* [DATA SEGMENT]
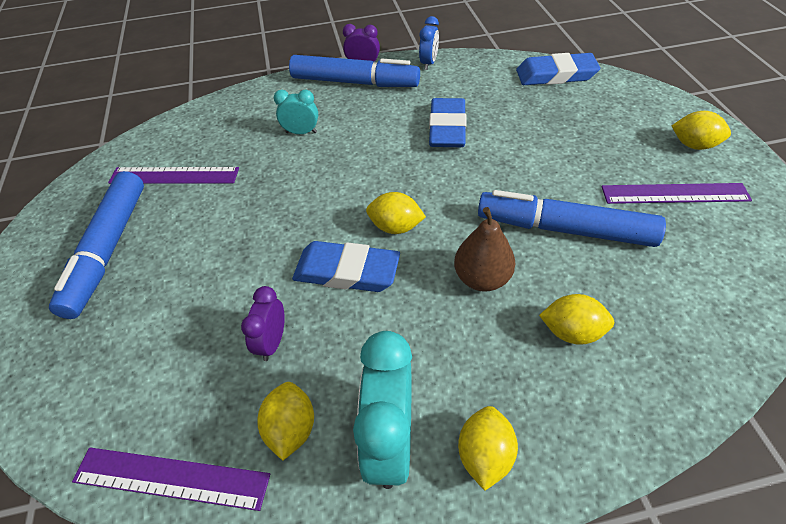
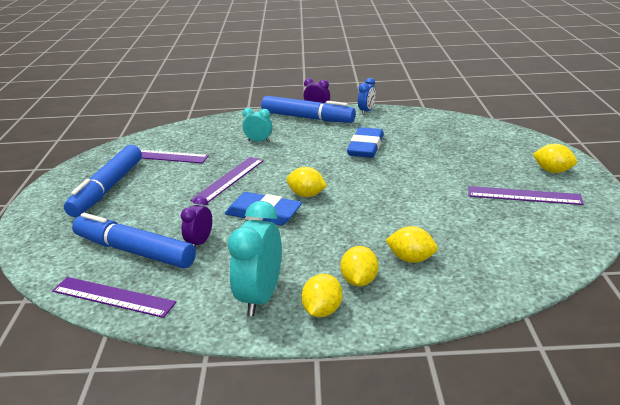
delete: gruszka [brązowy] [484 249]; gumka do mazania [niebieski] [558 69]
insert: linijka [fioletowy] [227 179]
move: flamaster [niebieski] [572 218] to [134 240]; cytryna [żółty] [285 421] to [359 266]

* [EXERCISE GOAL]
The data above must be copied exactly. Leave out the pictures.

* [RESULT BELOW]
delete: gruszka [brązowy] [484 249]; gumka do mazania [niebieski] [558 69]
insert: linijka [fioletowy] [227 179]
move: flamaster [niebieski] [572 218] to [134 240]; cytryna [żółty] [285 421] to [359 266]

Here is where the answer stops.